● ABOUT THIS EXERCISE: Copy each line in the data that includes the word "black".

● EXERCISE INPUT:
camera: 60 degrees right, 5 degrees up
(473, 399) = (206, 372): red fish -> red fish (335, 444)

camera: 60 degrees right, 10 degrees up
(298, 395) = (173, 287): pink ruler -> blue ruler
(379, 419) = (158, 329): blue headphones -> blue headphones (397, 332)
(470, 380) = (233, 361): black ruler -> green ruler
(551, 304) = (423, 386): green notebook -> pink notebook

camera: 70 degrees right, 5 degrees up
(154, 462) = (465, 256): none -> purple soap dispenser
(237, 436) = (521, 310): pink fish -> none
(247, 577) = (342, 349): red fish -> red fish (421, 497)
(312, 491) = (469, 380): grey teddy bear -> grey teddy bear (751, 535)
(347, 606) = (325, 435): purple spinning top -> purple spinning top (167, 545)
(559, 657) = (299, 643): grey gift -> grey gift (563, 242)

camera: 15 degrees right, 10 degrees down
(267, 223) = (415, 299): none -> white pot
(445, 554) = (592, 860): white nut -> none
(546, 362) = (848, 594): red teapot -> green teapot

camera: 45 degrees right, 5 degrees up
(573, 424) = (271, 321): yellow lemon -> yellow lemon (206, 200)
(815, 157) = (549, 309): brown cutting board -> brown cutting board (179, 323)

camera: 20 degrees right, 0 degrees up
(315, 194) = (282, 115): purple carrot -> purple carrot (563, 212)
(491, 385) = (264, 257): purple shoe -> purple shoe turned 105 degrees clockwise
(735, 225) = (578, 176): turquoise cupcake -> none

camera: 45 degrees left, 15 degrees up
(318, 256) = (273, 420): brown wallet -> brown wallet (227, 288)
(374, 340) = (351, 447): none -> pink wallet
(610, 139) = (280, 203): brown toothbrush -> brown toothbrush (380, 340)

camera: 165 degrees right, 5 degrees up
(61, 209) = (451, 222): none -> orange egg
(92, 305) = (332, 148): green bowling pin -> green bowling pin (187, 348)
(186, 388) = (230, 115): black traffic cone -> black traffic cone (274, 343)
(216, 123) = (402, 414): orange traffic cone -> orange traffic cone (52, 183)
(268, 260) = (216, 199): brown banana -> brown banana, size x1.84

● EXERCISE SOLUTION:
(470, 380) = (233, 361): black ruler -> green ruler
(186, 388) = (230, 115): black traffic cone -> black traffic cone (274, 343)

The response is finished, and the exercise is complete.